▼▼▼
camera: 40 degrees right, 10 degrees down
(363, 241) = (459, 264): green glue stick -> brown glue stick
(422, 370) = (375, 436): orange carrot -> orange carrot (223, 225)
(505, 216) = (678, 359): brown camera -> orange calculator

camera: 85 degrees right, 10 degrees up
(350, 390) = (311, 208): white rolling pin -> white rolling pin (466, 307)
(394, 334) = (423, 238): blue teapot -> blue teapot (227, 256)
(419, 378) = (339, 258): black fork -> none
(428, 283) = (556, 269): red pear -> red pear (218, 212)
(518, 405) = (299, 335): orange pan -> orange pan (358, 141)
▲▲▲
▼▼▼
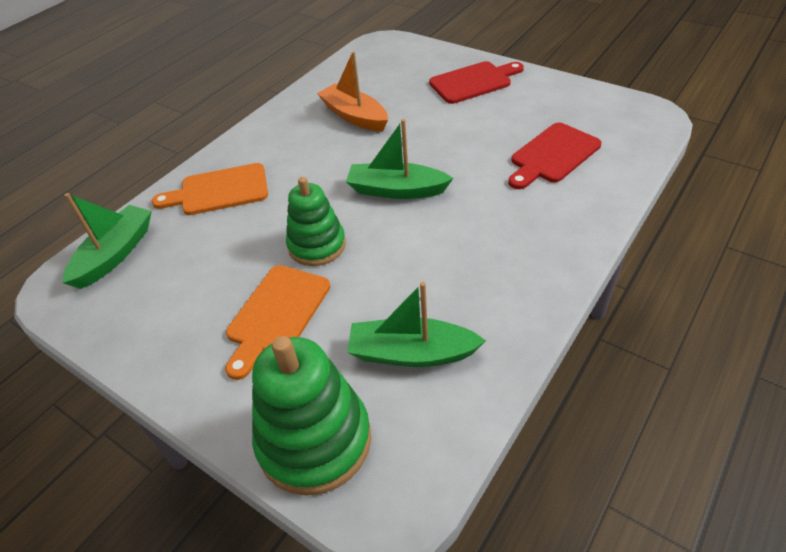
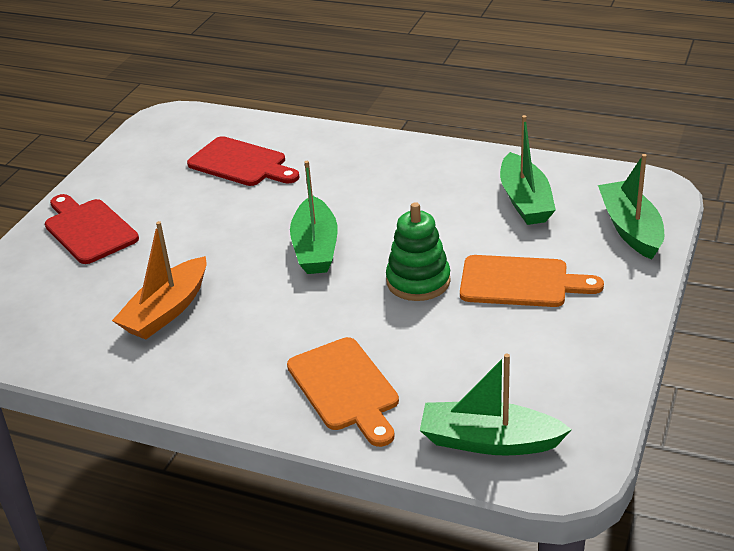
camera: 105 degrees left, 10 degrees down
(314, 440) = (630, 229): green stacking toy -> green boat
▲▲▲
▼▼▼
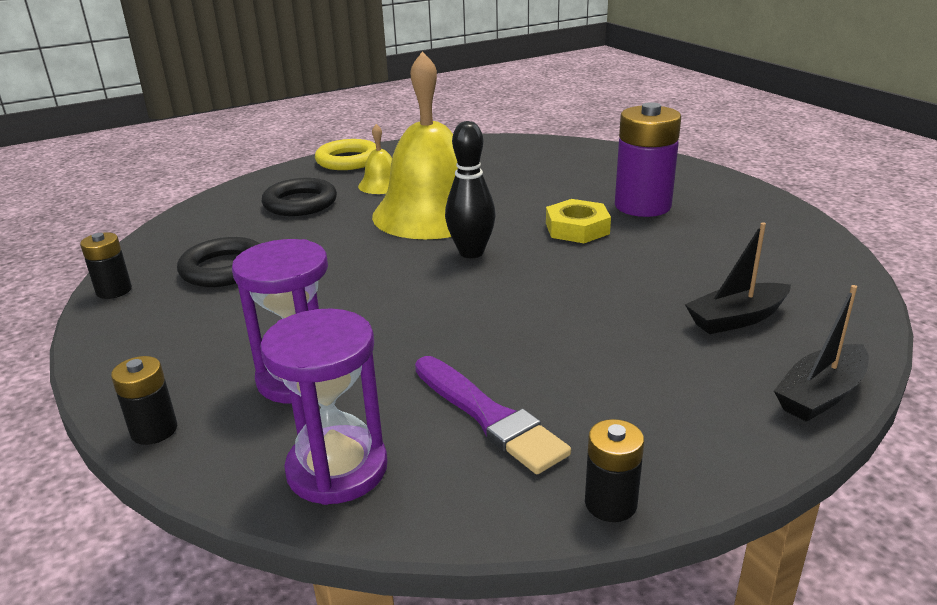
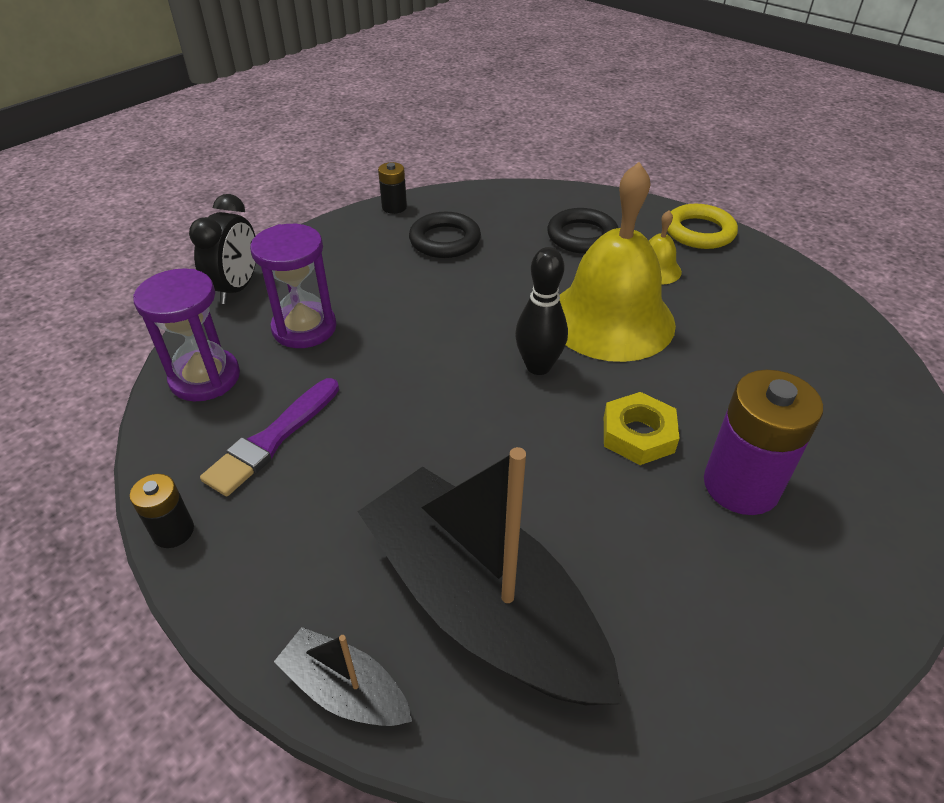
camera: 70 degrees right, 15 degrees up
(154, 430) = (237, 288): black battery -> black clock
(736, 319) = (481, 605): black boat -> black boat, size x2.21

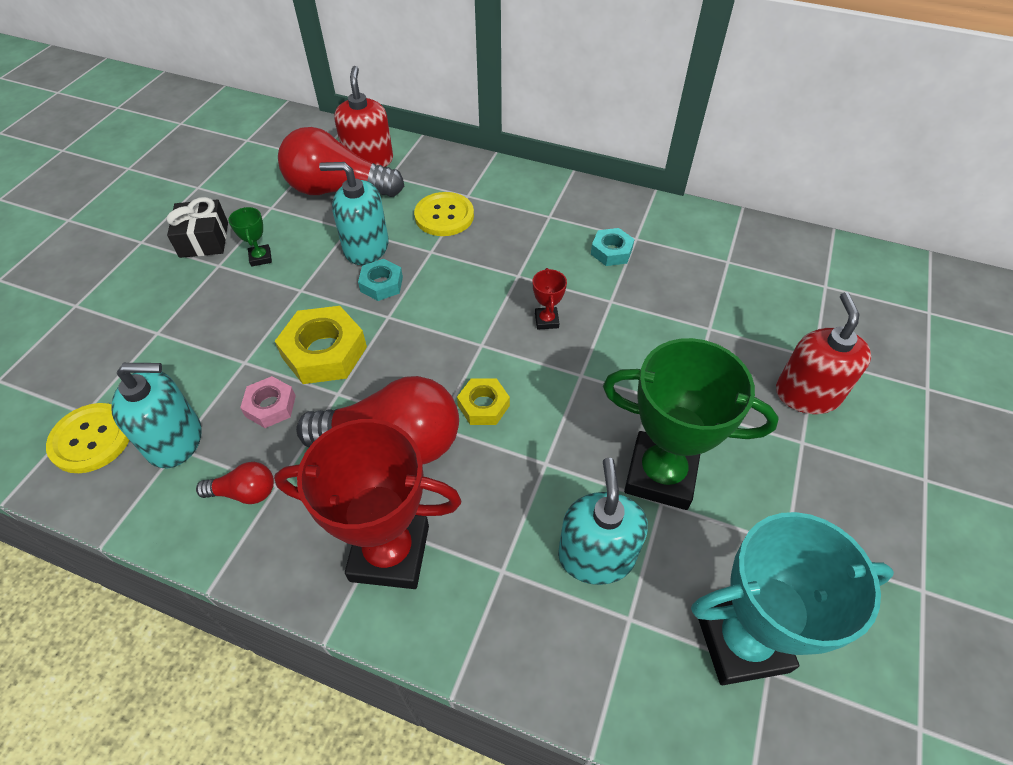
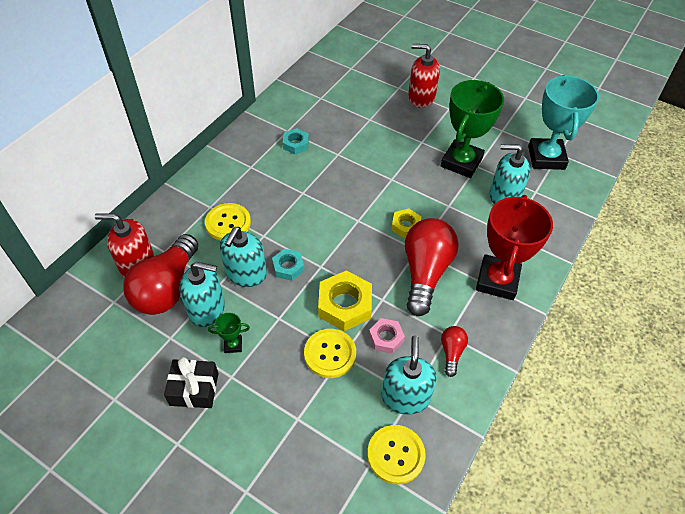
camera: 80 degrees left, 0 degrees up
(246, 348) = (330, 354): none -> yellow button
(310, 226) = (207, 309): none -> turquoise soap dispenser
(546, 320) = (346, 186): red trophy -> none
▲▲▲
» EXERCISE
Filter the listing for the word "degrees" and copy each line that has it.

» RESPONSE BOX
camera: 40 degrees right, 10 degrees down
camera: 85 degrees right, 10 degrees up
camera: 105 degrees left, 10 degrees down
camera: 70 degrees right, 15 degrees up
camera: 80 degrees left, 0 degrees up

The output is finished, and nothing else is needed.